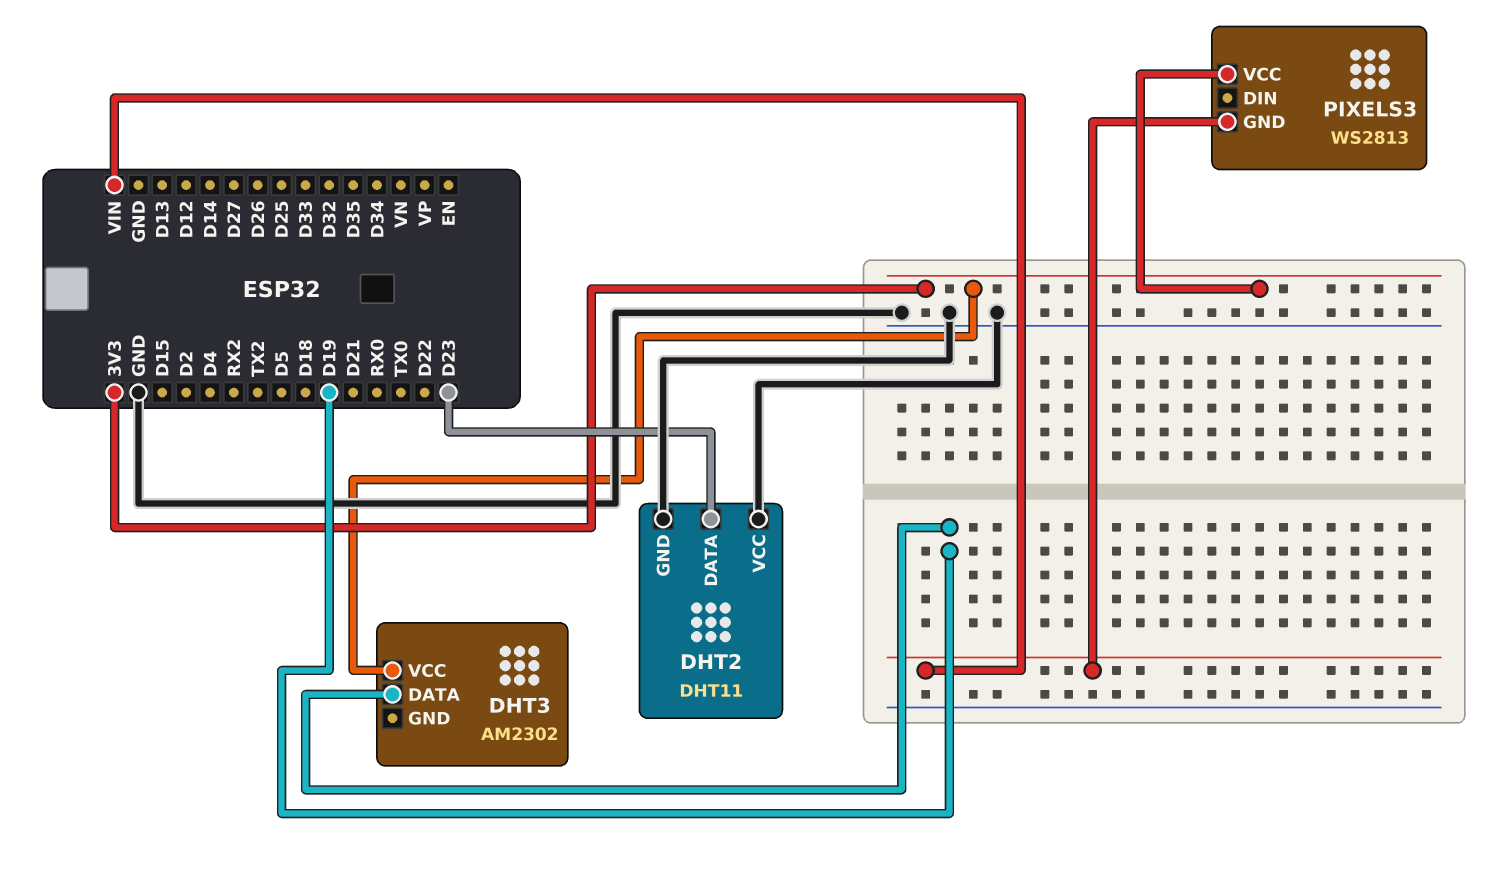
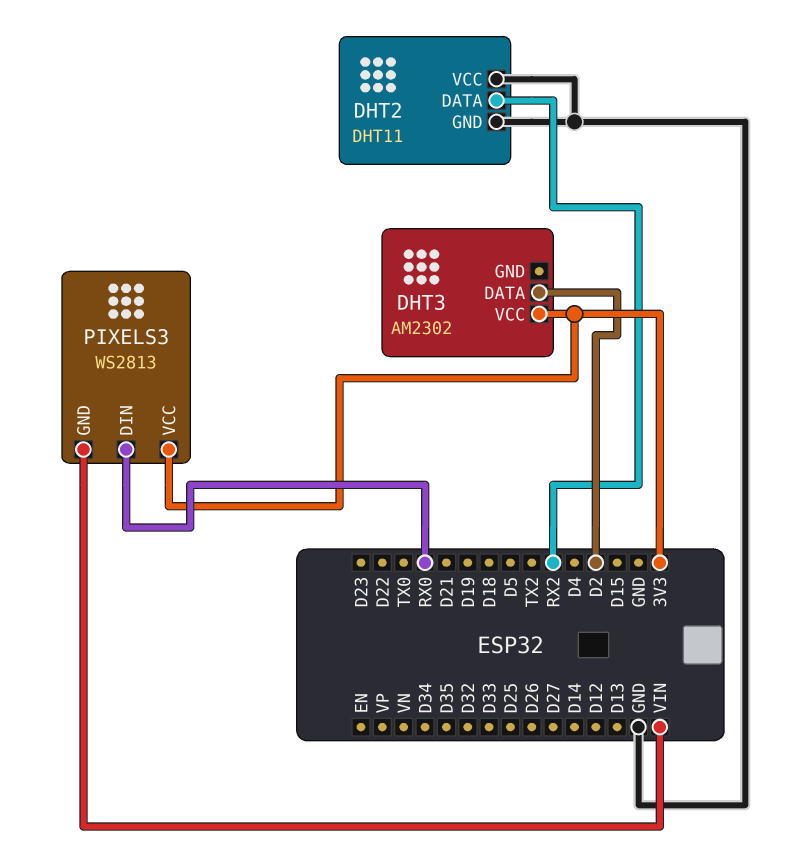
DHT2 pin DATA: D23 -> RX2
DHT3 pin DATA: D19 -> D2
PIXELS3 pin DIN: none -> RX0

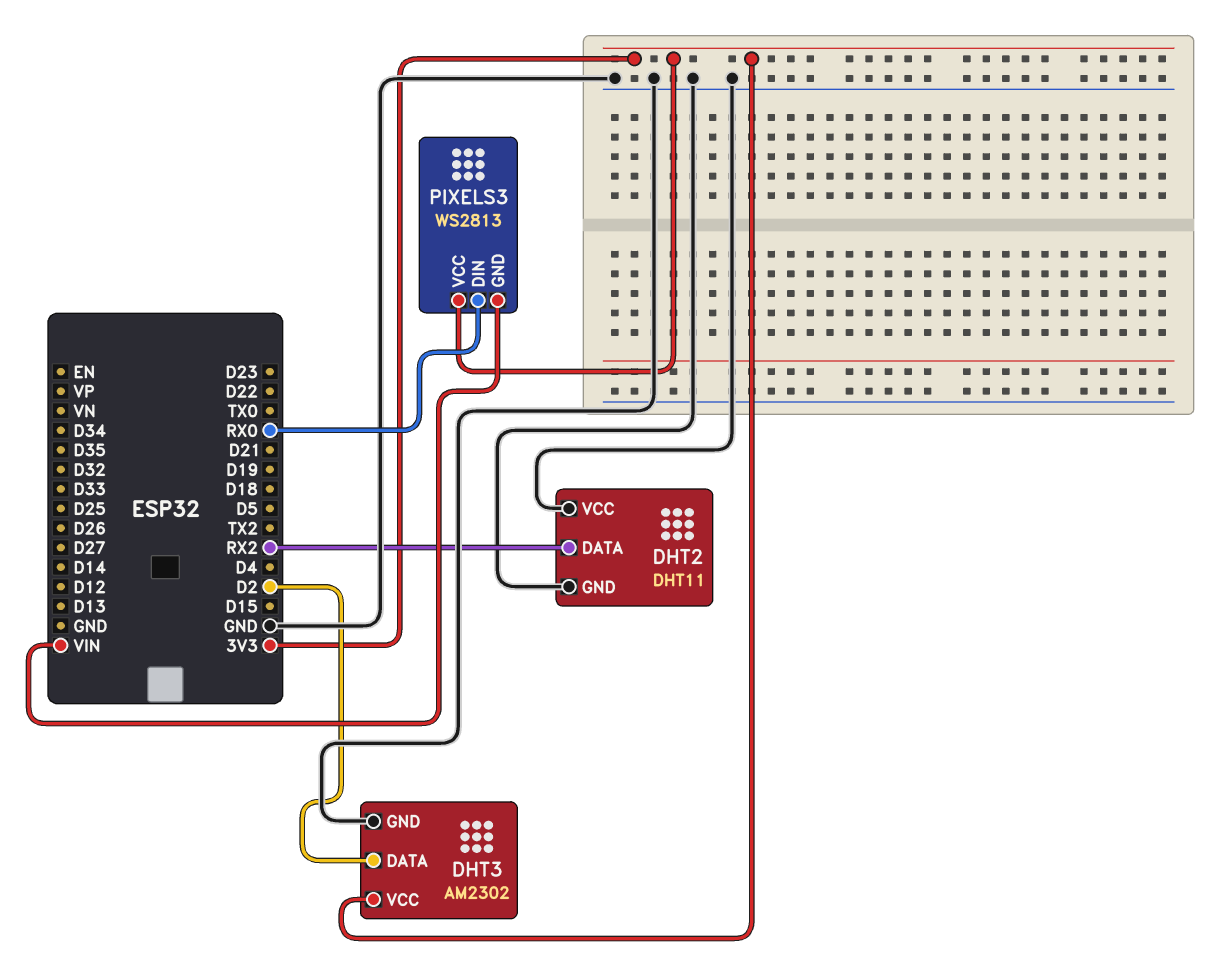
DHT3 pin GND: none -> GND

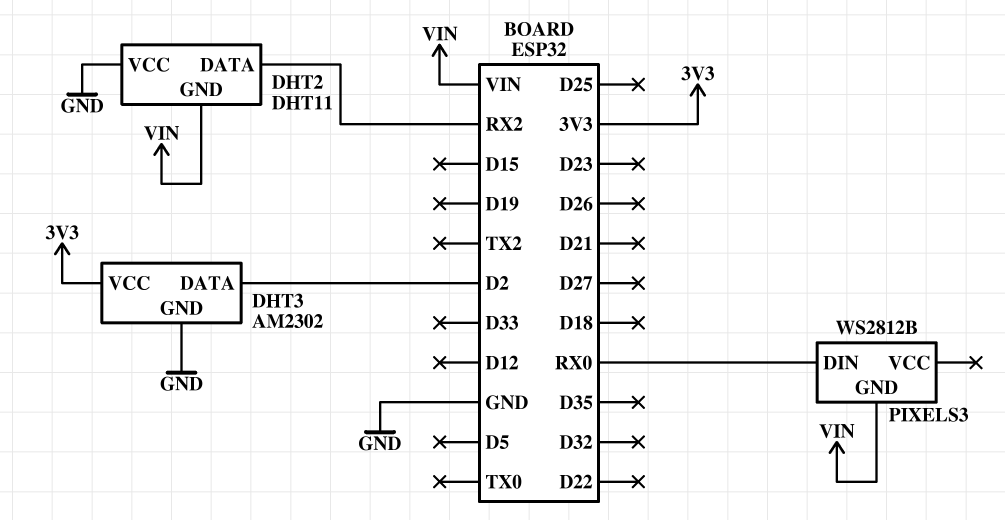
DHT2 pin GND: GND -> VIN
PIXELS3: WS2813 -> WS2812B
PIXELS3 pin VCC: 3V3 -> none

---

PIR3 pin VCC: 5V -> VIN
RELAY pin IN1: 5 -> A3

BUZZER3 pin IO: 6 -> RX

==

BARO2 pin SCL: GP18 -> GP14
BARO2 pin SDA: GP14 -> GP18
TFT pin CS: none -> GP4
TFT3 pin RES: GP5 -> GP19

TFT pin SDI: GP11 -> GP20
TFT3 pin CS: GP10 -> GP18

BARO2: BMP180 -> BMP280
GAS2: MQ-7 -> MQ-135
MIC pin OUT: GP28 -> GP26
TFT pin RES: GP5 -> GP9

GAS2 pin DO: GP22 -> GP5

• **TASK DETAILS**:
When a line in the listing includes the word "none", report that line in full.

• **RESULT**:
PIXELS3 pin DIN: none -> RX0
DHT3 pin GND: none -> GND
PIXELS3 pin VCC: 3V3 -> none
TFT pin CS: none -> GP4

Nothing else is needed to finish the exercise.